Task requirements: Every line below should be repeated exactly as written.

——

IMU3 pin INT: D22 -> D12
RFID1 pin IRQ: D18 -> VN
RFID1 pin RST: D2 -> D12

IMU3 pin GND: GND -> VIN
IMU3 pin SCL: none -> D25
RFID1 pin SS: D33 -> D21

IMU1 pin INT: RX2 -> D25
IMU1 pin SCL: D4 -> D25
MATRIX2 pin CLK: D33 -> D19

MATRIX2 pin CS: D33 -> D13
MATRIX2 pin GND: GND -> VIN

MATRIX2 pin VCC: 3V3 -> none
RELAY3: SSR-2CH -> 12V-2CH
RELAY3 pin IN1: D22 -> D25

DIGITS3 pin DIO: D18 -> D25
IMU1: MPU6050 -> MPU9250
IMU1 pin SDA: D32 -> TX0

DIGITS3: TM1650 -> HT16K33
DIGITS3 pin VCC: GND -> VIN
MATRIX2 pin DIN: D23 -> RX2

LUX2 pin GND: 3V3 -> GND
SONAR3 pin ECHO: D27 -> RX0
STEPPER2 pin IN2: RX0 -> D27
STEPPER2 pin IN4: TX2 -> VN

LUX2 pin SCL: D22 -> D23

——

Solution:
IMU3 pin INT: D22 -> D12
RFID1 pin IRQ: D18 -> VN
RFID1 pin RST: D2 -> D12

IMU3 pin GND: GND -> VIN
IMU3 pin SCL: none -> D25
RFID1 pin SS: D33 -> D21

IMU1 pin INT: RX2 -> D25
IMU1 pin SCL: D4 -> D25
MATRIX2 pin CLK: D33 -> D19

MATRIX2 pin CS: D33 -> D13
MATRIX2 pin GND: GND -> VIN

MATRIX2 pin VCC: 3V3 -> none
RELAY3: SSR-2CH -> 12V-2CH
RELAY3 pin IN1: D22 -> D25

DIGITS3 pin DIO: D18 -> D25
IMU1: MPU6050 -> MPU9250
IMU1 pin SDA: D32 -> TX0

DIGITS3: TM1650 -> HT16K33
DIGITS3 pin VCC: GND -> VIN
MATRIX2 pin DIN: D23 -> RX2

LUX2 pin GND: 3V3 -> GND
SONAR3 pin ECHO: D27 -> RX0
STEPPER2 pin IN2: RX0 -> D27
STEPPER2 pin IN4: TX2 -> VN

LUX2 pin SCL: D22 -> D23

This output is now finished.